▶ [Records]:
========================================================================

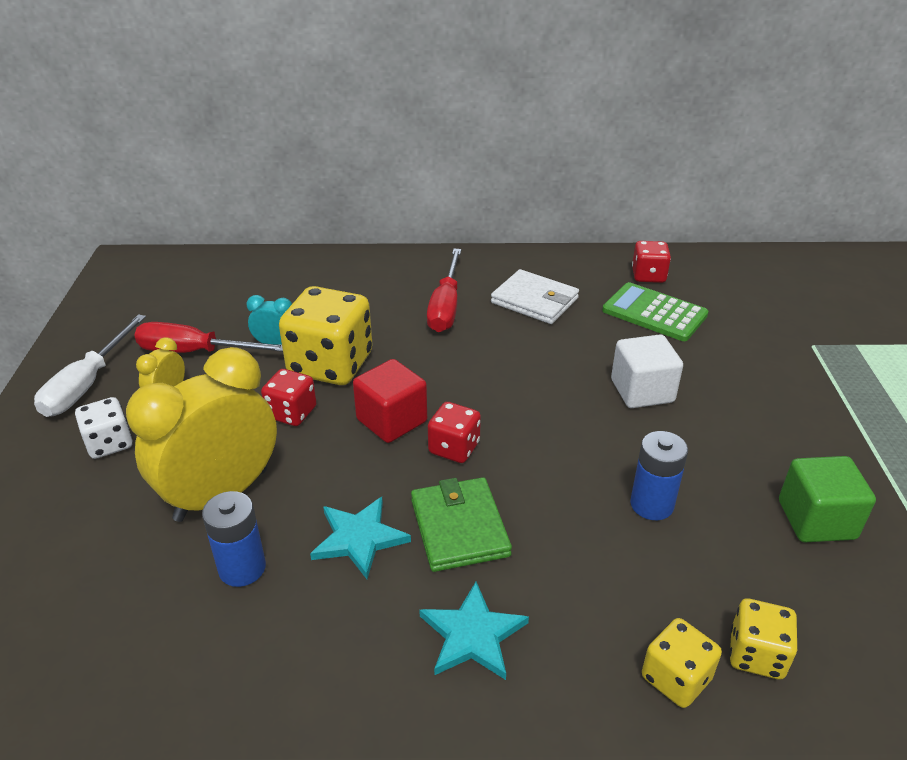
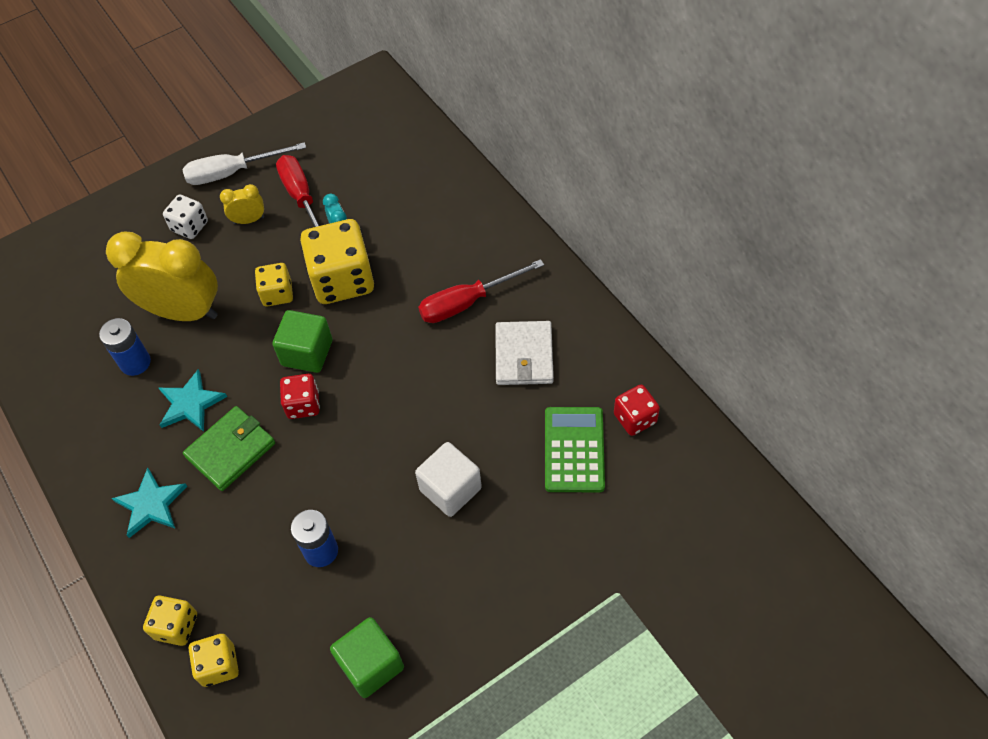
camera: 60 degrees right, 20 degrees up
(291, 413) = (277, 294): red dice -> yellow dice
(391, 420) = (307, 353): red cube -> green cube

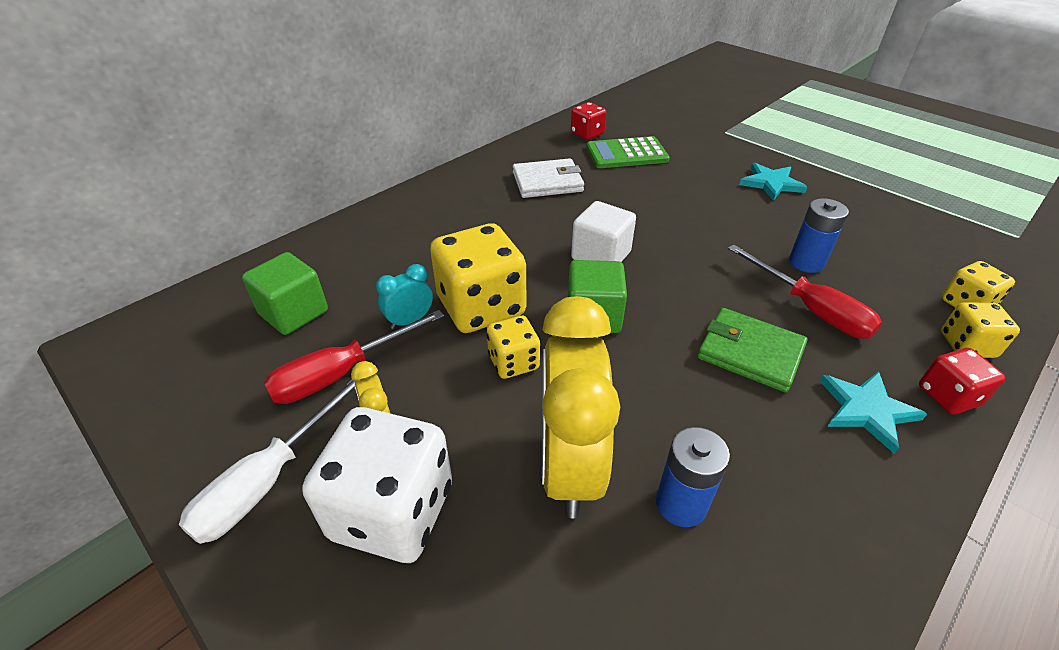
camera: 105 degrees left, 15 degrees down
(190, 226) = (392, 511): white dice -> white dice, size x1.88
(190, 403) = (712, 410): turquoise star -> turquoise star (771, 183)
(232, 172) = (269, 479): white screwdriver -> white screwdriver turned 60 degrees clockwise
(303, 405) = (661, 305): red dice -> red dice (948, 396)
(371, 664) = (872, 219): green cube -> green cube (293, 312)
(450, 489) = (696, 202): white cube -> white cube (601, 256)
(467, 302) = (496, 217): red screwdriver -> red screwdriver (810, 309)

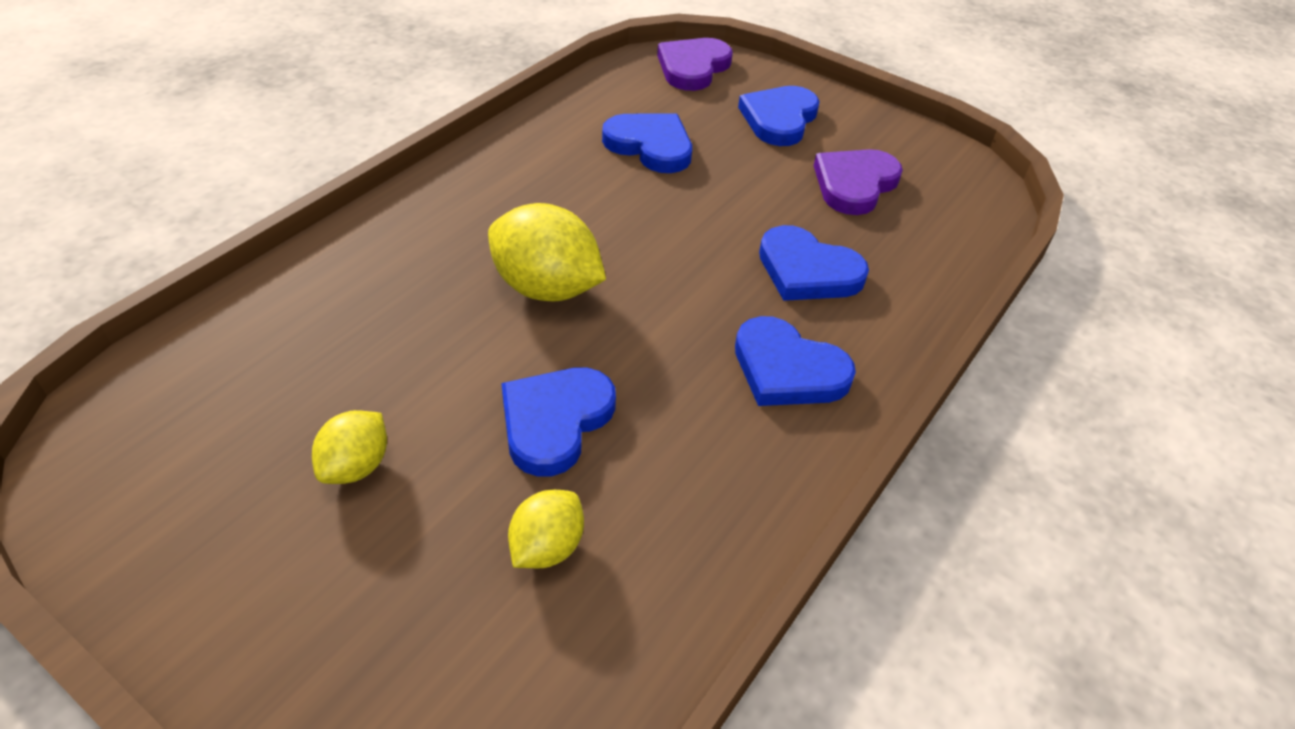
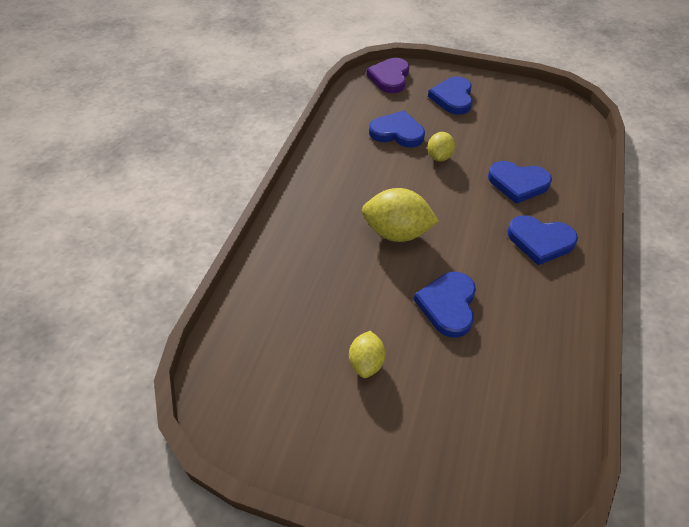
camera: 15 degrees left, 5 degrees up
(547, 547) = (486, 372): yellow lemon -> yellow lemon (439, 157)
(854, 184) = (512, 126): purple heart -> none

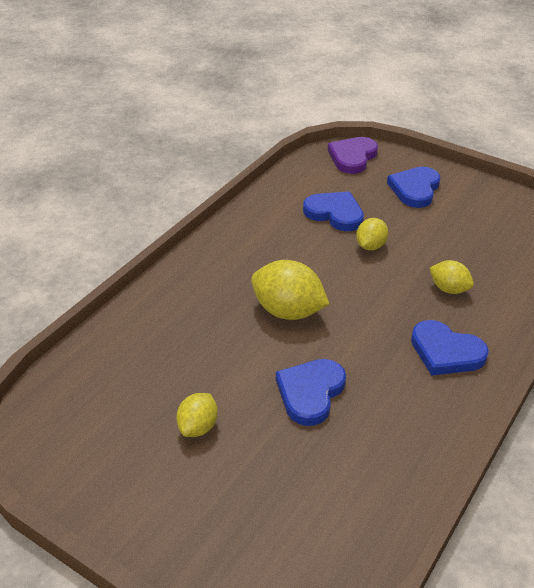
camera: 15 degrees right, 10 degrees down
(518, 183) = (448, 289): blue heart -> yellow lemon

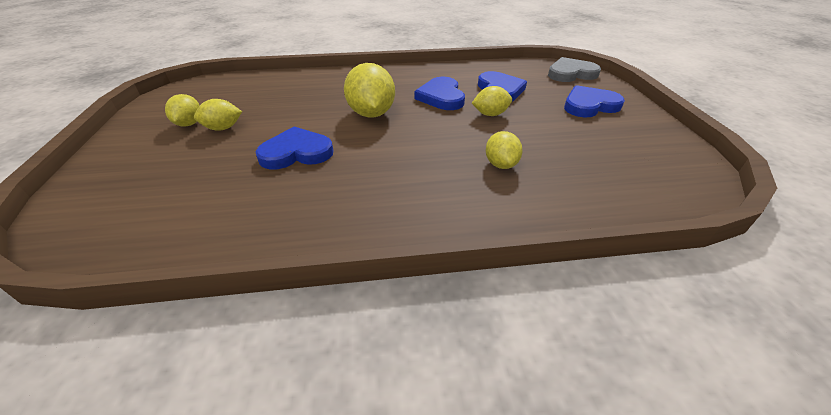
camera: 50 degrees right, 0 degrees up
(154, 451) = (189, 124): none -> yellow lemon
(352, 157) = (571, 73): purple heart -> grey heart
(446, 352) = (419, 193): blue heart -> blue heart (441, 97)

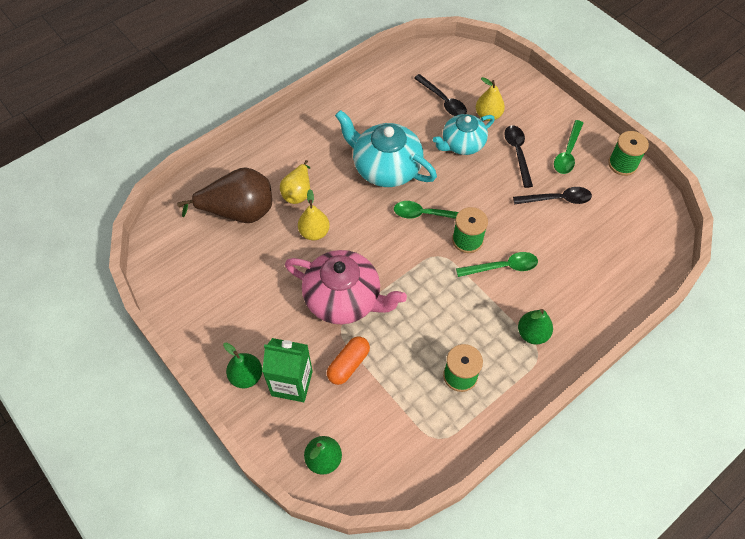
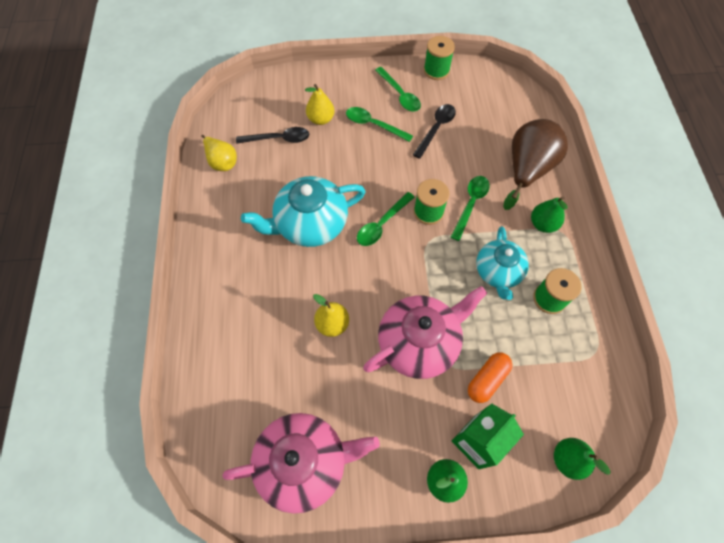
camera: 55 degrees left, 5 degrees up
(199, 277) = (304, 462): none -> pink teapot
(239, 212) = (257, 378): brown pear -> brown pear (527, 170)
(298, 192) = (277, 311): yellow pear -> yellow pear (222, 161)
(348, 364) = (487, 379): orange capsule -> orange capsule turned 60 degrees clockwise
(462, 144) = (333, 154): turquoise teapot -> turquoise teapot (498, 272)
(517, 153) = (373, 125): black spoon -> green spoon

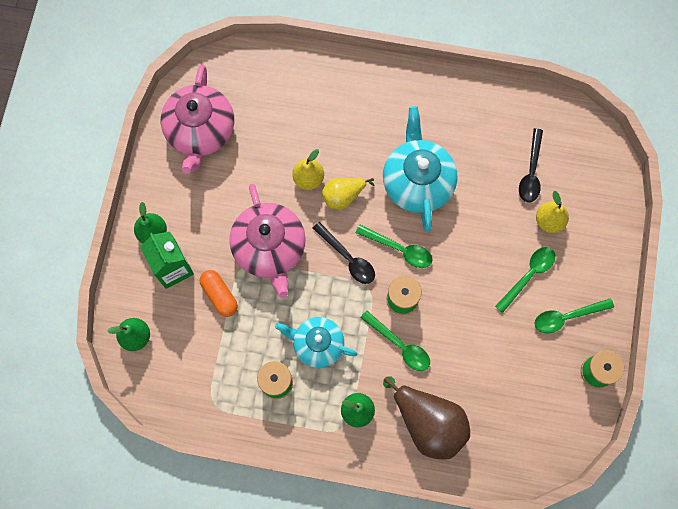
camera: 105 degrees right, 10 degrees up
(222, 161) = (514, 112): yellow pear -> yellow pear (343, 196)
(382, 224) = (399, 249): green spoon -> green spoon turned 150 degrees clockwise
(436, 129) = (507, 342): black spoon -> black spoon (348, 258)

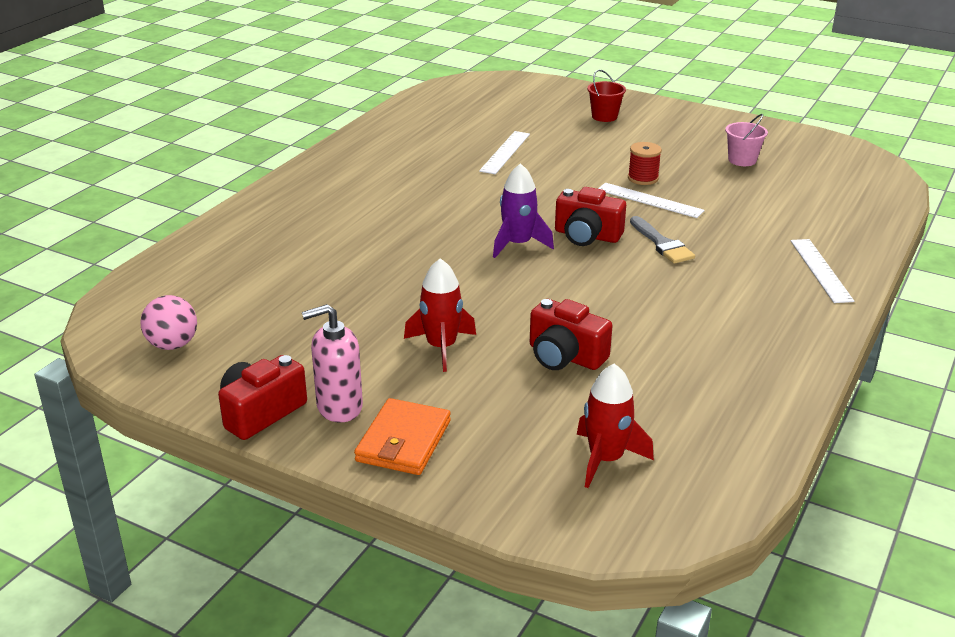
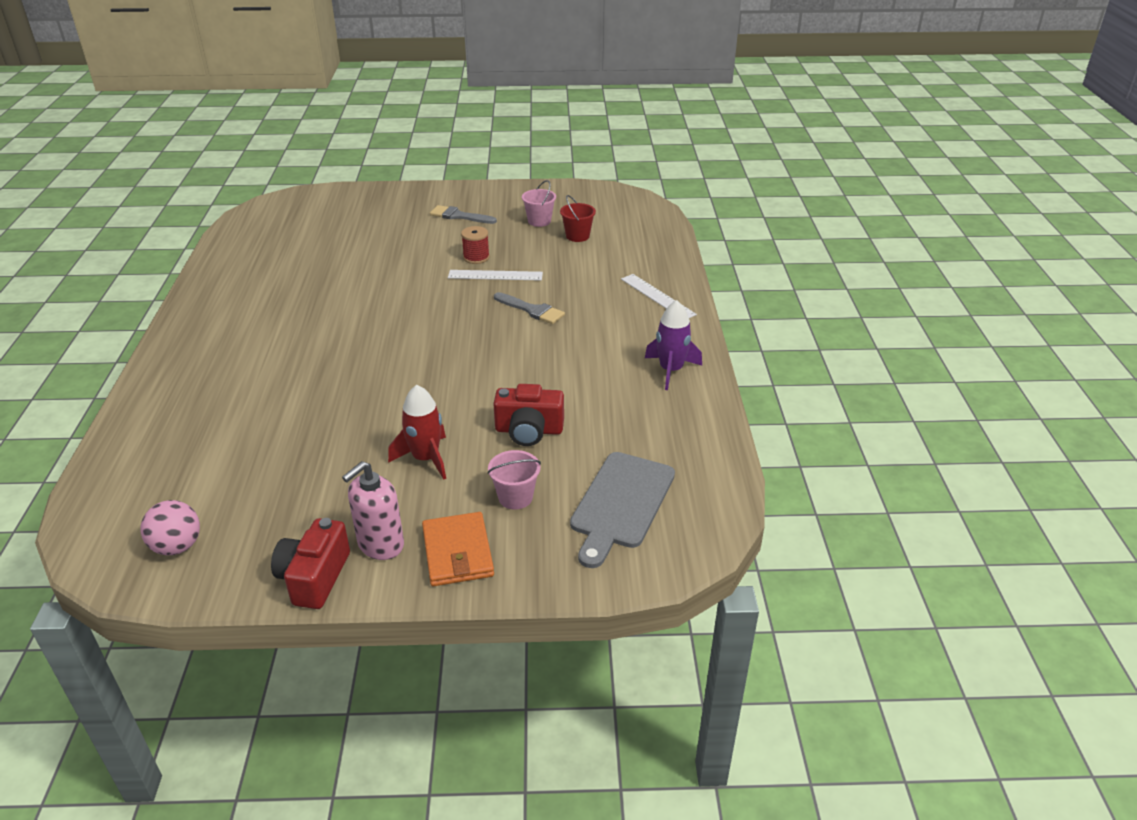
camera: 30 degrees left, 5 degrees up
(500, 413) = (515, 497): none -> pink bucket
(505, 152) = (346, 265): white ruler -> none
(518, 244) = (419, 346): purple rocket -> purple rocket (670, 370)
(587, 236) = (469, 321): red camera -> none
(604, 116) = (405, 210): red bucket -> red bucket (577, 236)
(606, 459) = (621, 504): red rocket -> grey cutting board
(656, 135) = (459, 216): none -> grey brush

========================================================================

▶ [Activity]:
Reproduce exactly, and only, the lines from the one with "(199, 277) = (304, 462): none -> pink teapot" to the final line of the listing above; the pictures are to be left out.

▶ [Response to the exercise]:
(199, 277) = (304, 462): none -> pink teapot
(239, 212) = (257, 378): brown pear -> brown pear (527, 170)
(298, 192) = (277, 311): yellow pear -> yellow pear (222, 161)
(348, 364) = (487, 379): orange capsule -> orange capsule turned 60 degrees clockwise
(462, 144) = (333, 154): turquoise teapot -> turquoise teapot (498, 272)
(517, 153) = (373, 125): black spoon -> green spoon

camera: 105 degrees right, 10 degrees up
(222, 161) = (514, 112): yellow pear -> yellow pear (343, 196)
(382, 224) = (399, 249): green spoon -> green spoon turned 150 degrees clockwise
(436, 129) = (507, 342): black spoon -> black spoon (348, 258)

camera: 30 degrees left, 5 degrees up
(500, 413) = (515, 497): none -> pink bucket
(505, 152) = (346, 265): white ruler -> none
(518, 244) = (419, 346): purple rocket -> purple rocket (670, 370)
(587, 236) = (469, 321): red camera -> none
(604, 116) = (405, 210): red bucket -> red bucket (577, 236)
(606, 459) = (621, 504): red rocket -> grey cutting board
(656, 135) = (459, 216): none -> grey brush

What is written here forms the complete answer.